→ **EXERCISE**: Everything from the line containing "(754, 430) = (412, 340): red" through the end of the data below should be copied exactly, with no other lines.

→ **SOURCE DATA**:
◆ ◆ ◆

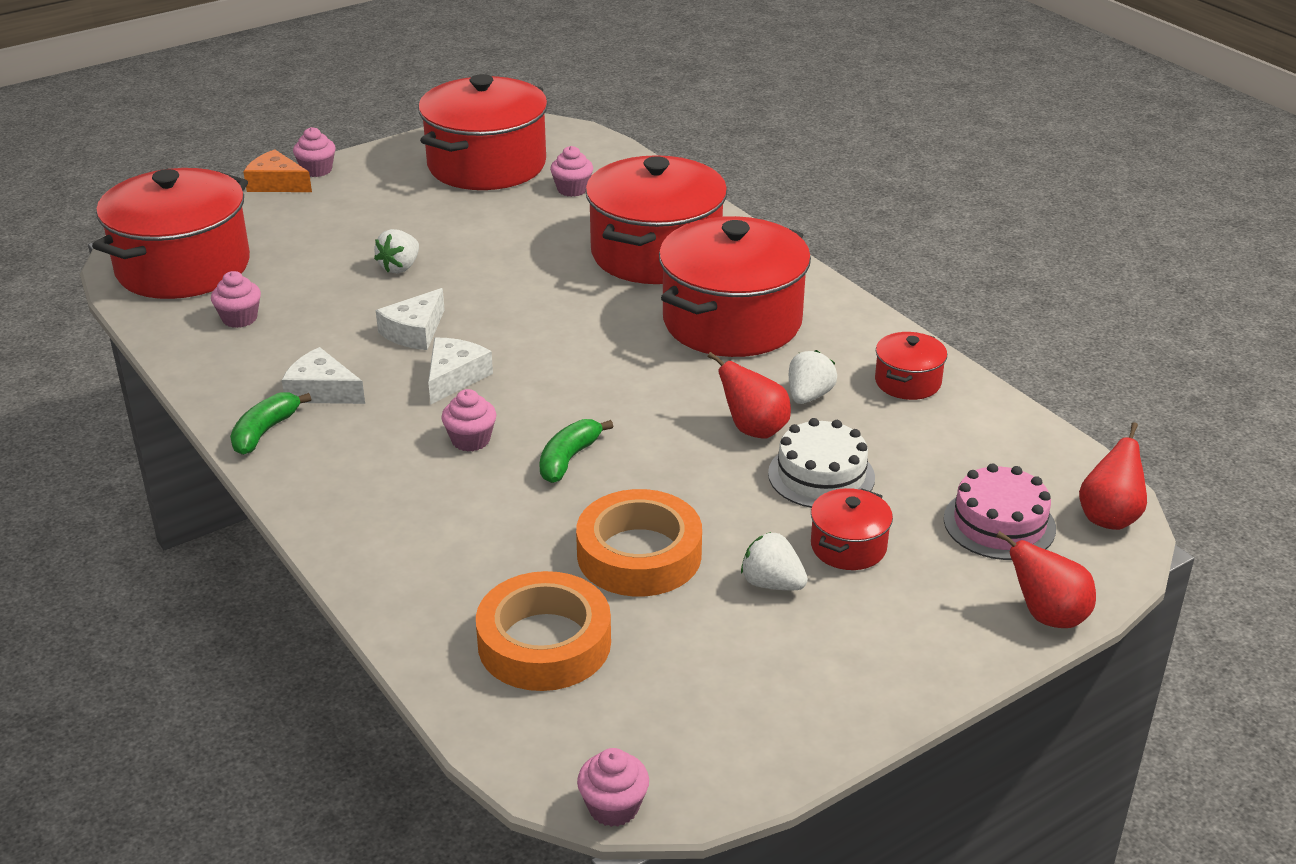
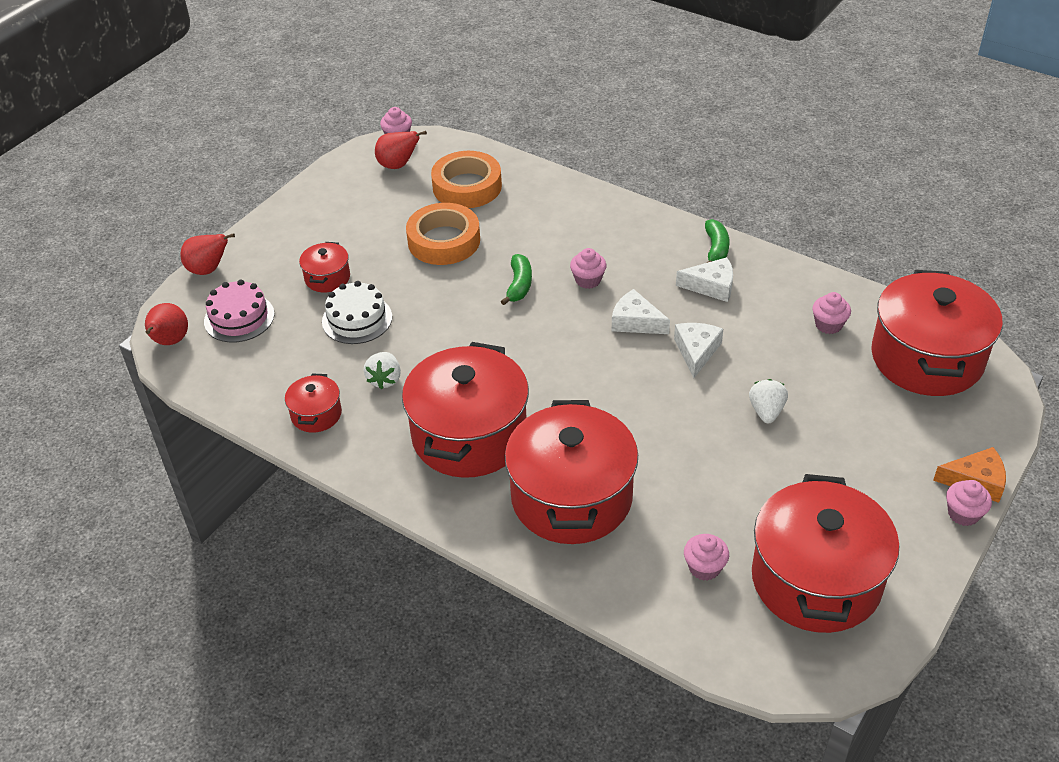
camera: 160 degrees right, 10 degrees up
(454, 377) = (636, 322): white cheese -> white cheese turned 120 degrees clockwise
(754, 430) = (412, 340): red pear -> red pear (398, 165)
(772, 584) = (364, 245): white strawberry -> none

◆ ◆ ◆

→ **RESULT OF THIS EXERCISE**:
(754, 430) = (412, 340): red pear -> red pear (398, 165)
(772, 584) = (364, 245): white strawberry -> none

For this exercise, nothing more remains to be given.